[Data extracted from a collection]
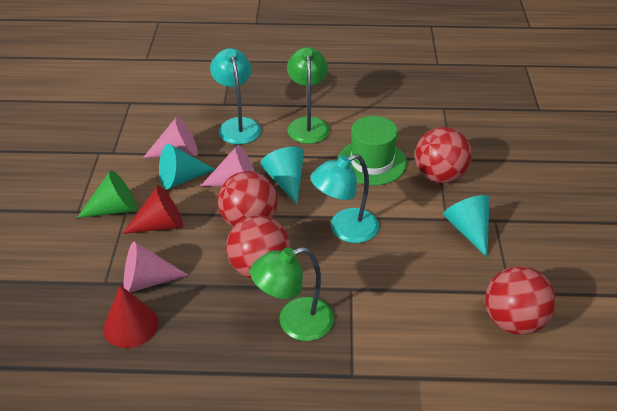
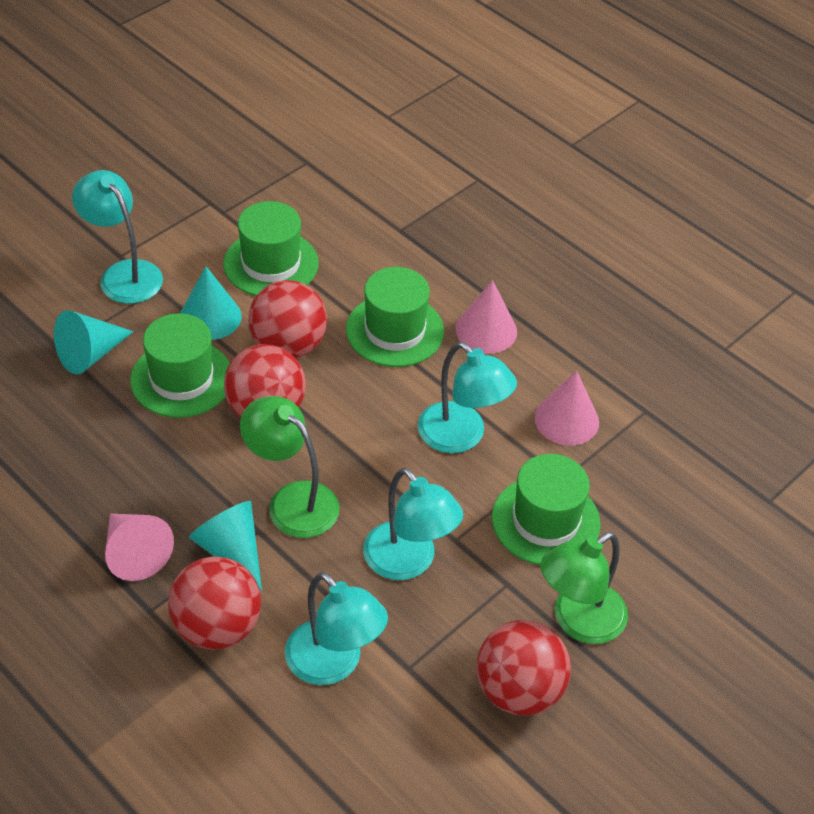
green cone: 1 -> 0
green hat: 1 -> 4
red cone: 2 -> 0
turquoise lamp: 2 -> 4

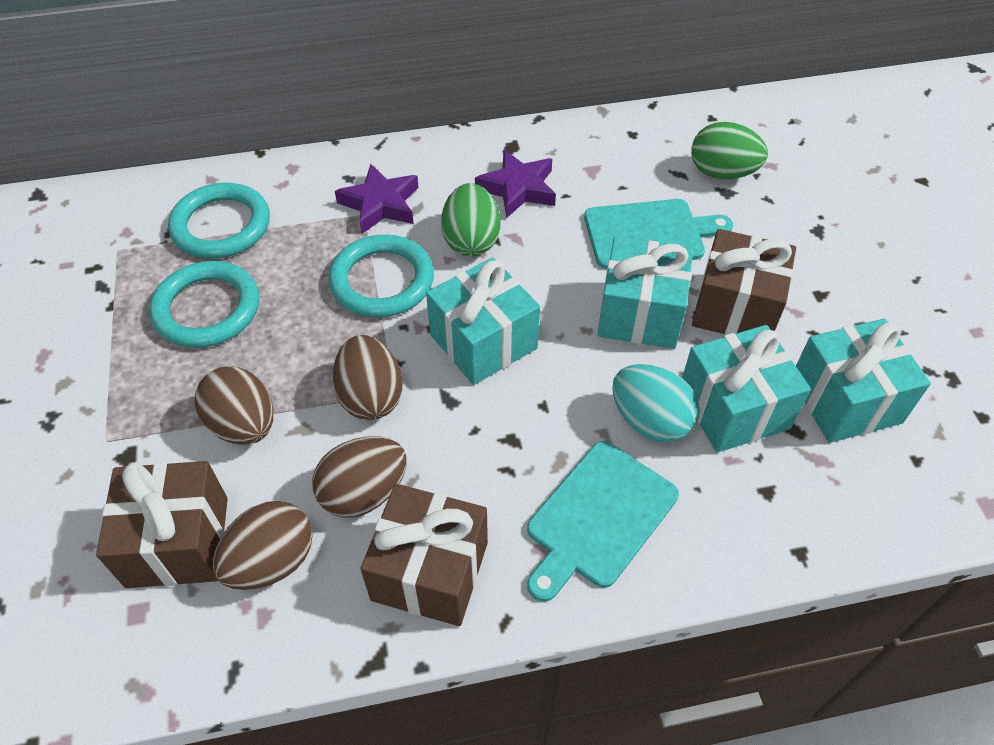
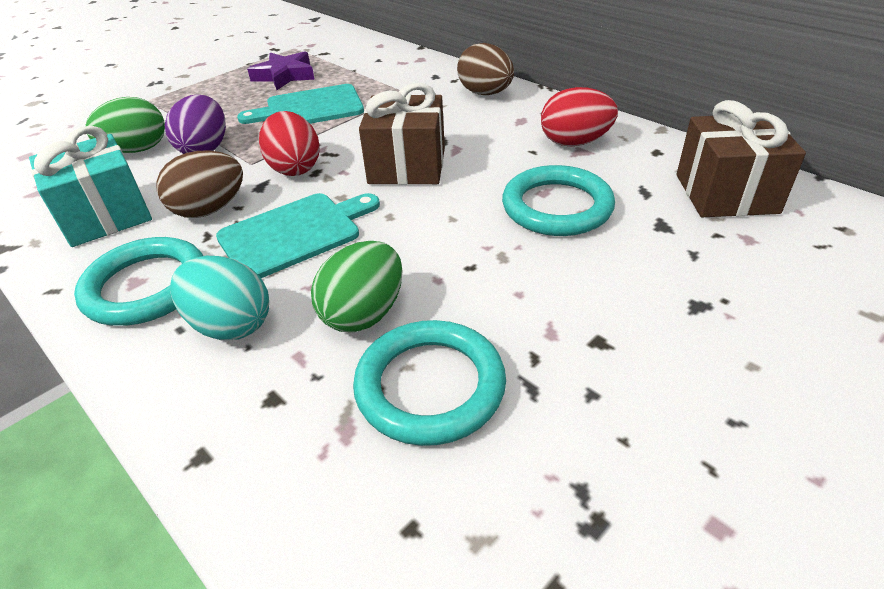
brown egg: 4 -> 2
brown gift: 3 -> 2
purple egg: 0 -> 1
purple star: 2 -> 1
red egg: 0 -> 2
turquoise gift: 4 -> 1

[Task statement] Reproduce the lines of the data that run from the one containing "turquoise lamp: 2 -> 4" to the final line, both included, exactly as they appear and without the pictures.

[Answer below]
turquoise lamp: 2 -> 4

brown egg: 4 -> 2
brown gift: 3 -> 2
purple egg: 0 -> 1
purple star: 2 -> 1
red egg: 0 -> 2
turquoise gift: 4 -> 1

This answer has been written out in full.